## Task instructions
In the answer, every entry must appear exactly as given.

## Given entries
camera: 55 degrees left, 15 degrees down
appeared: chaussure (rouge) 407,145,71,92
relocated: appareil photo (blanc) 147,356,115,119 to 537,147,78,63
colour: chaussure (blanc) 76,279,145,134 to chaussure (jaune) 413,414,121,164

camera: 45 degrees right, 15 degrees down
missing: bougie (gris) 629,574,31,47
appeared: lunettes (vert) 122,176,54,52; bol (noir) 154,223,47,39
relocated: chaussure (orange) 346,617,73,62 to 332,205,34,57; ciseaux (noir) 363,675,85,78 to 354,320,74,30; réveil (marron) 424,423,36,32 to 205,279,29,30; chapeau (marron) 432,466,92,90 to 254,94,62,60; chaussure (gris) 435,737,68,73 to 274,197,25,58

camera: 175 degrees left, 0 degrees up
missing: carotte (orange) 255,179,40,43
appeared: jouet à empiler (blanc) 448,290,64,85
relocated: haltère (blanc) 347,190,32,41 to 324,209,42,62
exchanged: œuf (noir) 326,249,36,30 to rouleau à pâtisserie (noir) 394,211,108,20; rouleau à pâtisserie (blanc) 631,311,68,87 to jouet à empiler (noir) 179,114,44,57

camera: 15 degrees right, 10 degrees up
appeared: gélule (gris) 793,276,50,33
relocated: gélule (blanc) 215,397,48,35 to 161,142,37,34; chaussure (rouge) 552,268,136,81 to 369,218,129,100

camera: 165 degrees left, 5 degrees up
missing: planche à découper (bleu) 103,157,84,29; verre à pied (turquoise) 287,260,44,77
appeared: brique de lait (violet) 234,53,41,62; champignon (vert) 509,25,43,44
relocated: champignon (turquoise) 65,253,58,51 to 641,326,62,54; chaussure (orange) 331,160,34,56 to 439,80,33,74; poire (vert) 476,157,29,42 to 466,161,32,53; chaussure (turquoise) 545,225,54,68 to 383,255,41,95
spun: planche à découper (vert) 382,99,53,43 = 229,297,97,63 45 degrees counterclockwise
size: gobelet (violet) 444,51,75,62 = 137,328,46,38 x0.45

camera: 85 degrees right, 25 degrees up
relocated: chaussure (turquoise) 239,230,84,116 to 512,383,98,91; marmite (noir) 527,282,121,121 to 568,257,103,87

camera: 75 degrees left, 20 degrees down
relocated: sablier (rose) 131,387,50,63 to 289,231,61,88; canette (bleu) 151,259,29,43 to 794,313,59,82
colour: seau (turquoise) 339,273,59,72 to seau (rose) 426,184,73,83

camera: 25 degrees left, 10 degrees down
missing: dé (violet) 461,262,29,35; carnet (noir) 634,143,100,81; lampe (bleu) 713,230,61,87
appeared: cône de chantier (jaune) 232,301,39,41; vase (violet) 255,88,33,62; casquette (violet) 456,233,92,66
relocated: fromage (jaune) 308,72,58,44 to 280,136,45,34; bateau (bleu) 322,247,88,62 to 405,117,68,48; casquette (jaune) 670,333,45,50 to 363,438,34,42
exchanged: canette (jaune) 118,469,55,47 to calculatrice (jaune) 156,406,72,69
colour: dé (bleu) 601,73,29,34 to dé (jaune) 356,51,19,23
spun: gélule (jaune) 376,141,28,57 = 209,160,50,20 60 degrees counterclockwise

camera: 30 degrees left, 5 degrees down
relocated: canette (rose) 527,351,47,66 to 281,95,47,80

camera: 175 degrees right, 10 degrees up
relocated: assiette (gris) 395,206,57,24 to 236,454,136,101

## Answer section
camera: 55 degrees left, 15 degrees down
appeared: chaussure (rouge) 407,145,71,92
relocated: appareil photo (blanc) 147,356,115,119 to 537,147,78,63
colour: chaussure (blanc) 76,279,145,134 to chaussure (jaune) 413,414,121,164

camera: 45 degrees right, 15 degrees down
missing: bougie (gris) 629,574,31,47
appeared: lunettes (vert) 122,176,54,52; bol (noir) 154,223,47,39
relocated: chaussure (orange) 346,617,73,62 to 332,205,34,57; ciseaux (noir) 363,675,85,78 to 354,320,74,30; réveil (marron) 424,423,36,32 to 205,279,29,30; chapeau (marron) 432,466,92,90 to 254,94,62,60; chaussure (gris) 435,737,68,73 to 274,197,25,58

camera: 175 degrees left, 0 degrees up
missing: carotte (orange) 255,179,40,43
appeared: jouet à empiler (blanc) 448,290,64,85
relocated: haltère (blanc) 347,190,32,41 to 324,209,42,62
exchanged: œuf (noir) 326,249,36,30 to rouleau à pâtisserie (noir) 394,211,108,20; rouleau à pâtisserie (blanc) 631,311,68,87 to jouet à empiler (noir) 179,114,44,57

camera: 15 degrees right, 10 degrees up
appeared: gélule (gris) 793,276,50,33
relocated: gélule (blanc) 215,397,48,35 to 161,142,37,34; chaussure (rouge) 552,268,136,81 to 369,218,129,100

camera: 165 degrees left, 5 degrees up
missing: planche à découper (bleu) 103,157,84,29; verre à pied (turquoise) 287,260,44,77
appeared: brique de lait (violet) 234,53,41,62; champignon (vert) 509,25,43,44
relocated: champignon (turquoise) 65,253,58,51 to 641,326,62,54; chaussure (orange) 331,160,34,56 to 439,80,33,74; poire (vert) 476,157,29,42 to 466,161,32,53; chaussure (turquoise) 545,225,54,68 to 383,255,41,95
spun: planche à découper (vert) 382,99,53,43 = 229,297,97,63 45 degrees counterclockwise
size: gobelet (violet) 444,51,75,62 = 137,328,46,38 x0.45

camera: 85 degrees right, 25 degrees up
relocated: chaussure (turquoise) 239,230,84,116 to 512,383,98,91; marmite (noir) 527,282,121,121 to 568,257,103,87

camera: 75 degrees left, 20 degrees down
relocated: sablier (rose) 131,387,50,63 to 289,231,61,88; canette (bleu) 151,259,29,43 to 794,313,59,82
colour: seau (turquoise) 339,273,59,72 to seau (rose) 426,184,73,83

camera: 25 degrees left, 10 degrees down
missing: dé (violet) 461,262,29,35; carnet (noir) 634,143,100,81; lampe (bleu) 713,230,61,87
appeared: cône de chantier (jaune) 232,301,39,41; vase (violet) 255,88,33,62; casquette (violet) 456,233,92,66
relocated: fromage (jaune) 308,72,58,44 to 280,136,45,34; bateau (bleu) 322,247,88,62 to 405,117,68,48; casquette (jaune) 670,333,45,50 to 363,438,34,42
exchanged: canette (jaune) 118,469,55,47 to calculatrice (jaune) 156,406,72,69
colour: dé (bleu) 601,73,29,34 to dé (jaune) 356,51,19,23
spun: gélule (jaune) 376,141,28,57 = 209,160,50,20 60 degrees counterclockwise

camera: 30 degrees left, 5 degrees down
relocated: canette (rose) 527,351,47,66 to 281,95,47,80

camera: 175 degrees right, 10 degrees up
relocated: assiette (gris) 395,206,57,24 to 236,454,136,101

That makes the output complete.